Extract the text of each entry below exactly, leaving every image behind.

------------------------

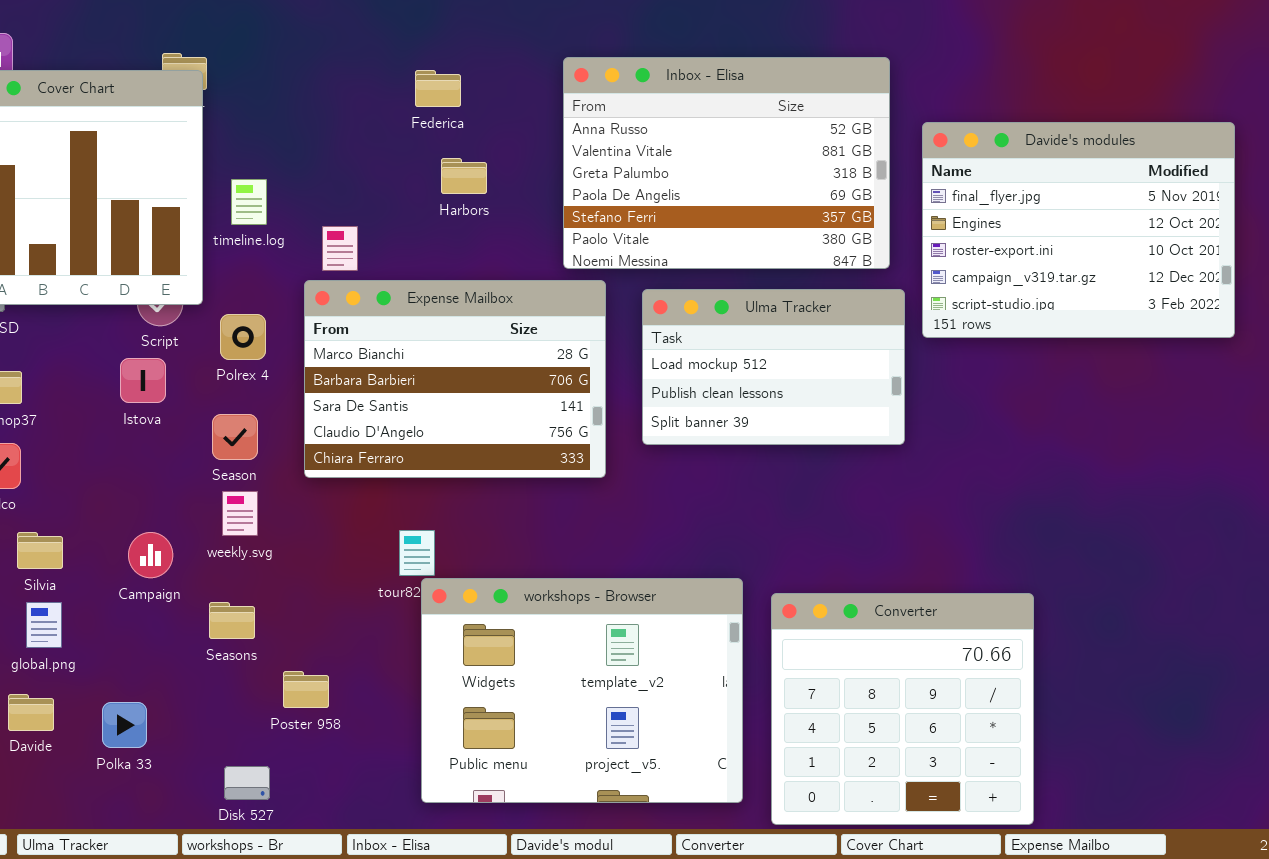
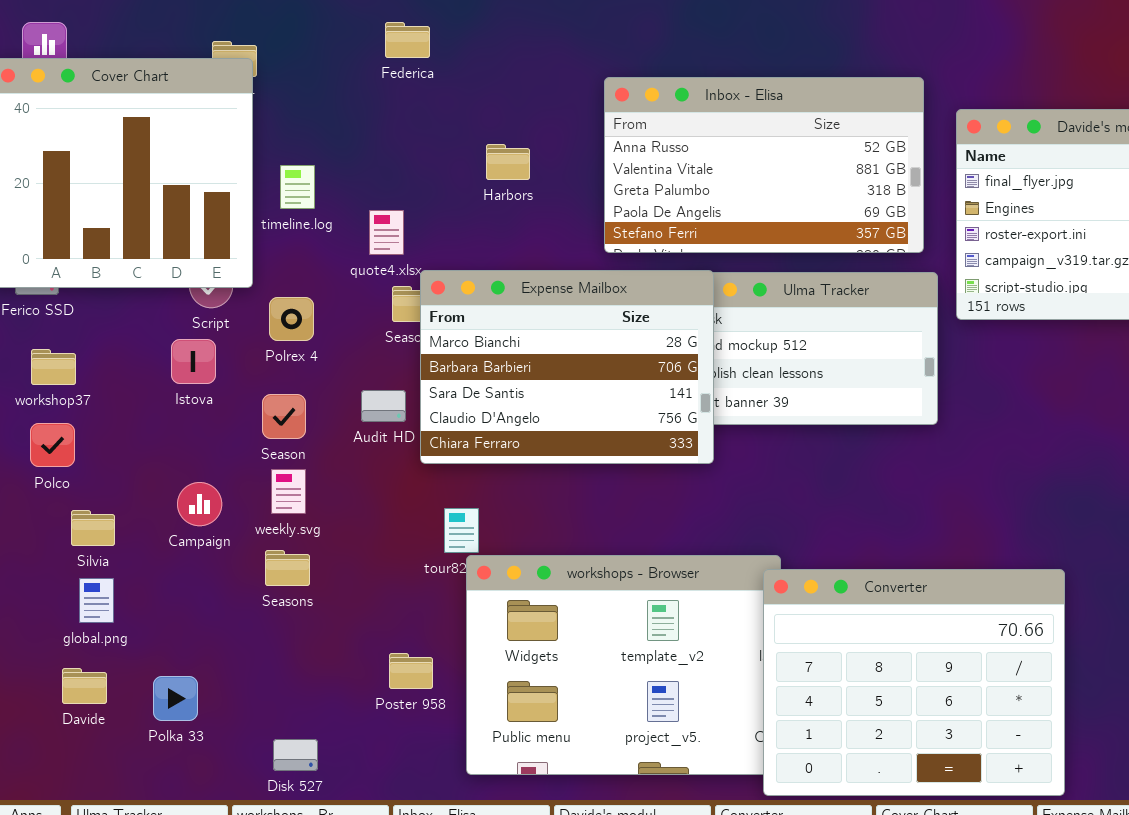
Inbox - Elisa: [563,57,890,269] -> [604,77,924,253], resized
Federica: [415,70,461,107] -> [385,22,430,58], moved
Expense Mailbox: [304,280,606,478] -> [420,270,714,464], moved
Campaign: [128,532,173,578] -> [177,482,222,526], moved
Converter: [771,593,1034,825] -> [763,569,1065,796], resized
Seasons: [209,602,255,639] -> [265,550,310,586], moved
Poster 958: [283,671,329,708] -> [389,653,433,689], moved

------------------------

**Result of this exercise**
Inbox - Elisa: [563,57,890,269] -> [604,77,924,253], resized
Federica: [415,70,461,107] -> [385,22,430,58], moved
Expense Mailbox: [304,280,606,478] -> [420,270,714,464], moved
Campaign: [128,532,173,578] -> [177,482,222,526], moved
Converter: [771,593,1034,825] -> [763,569,1065,796], resized
Seasons: [209,602,255,639] -> [265,550,310,586], moved
Poster 958: [283,671,329,708] -> [389,653,433,689], moved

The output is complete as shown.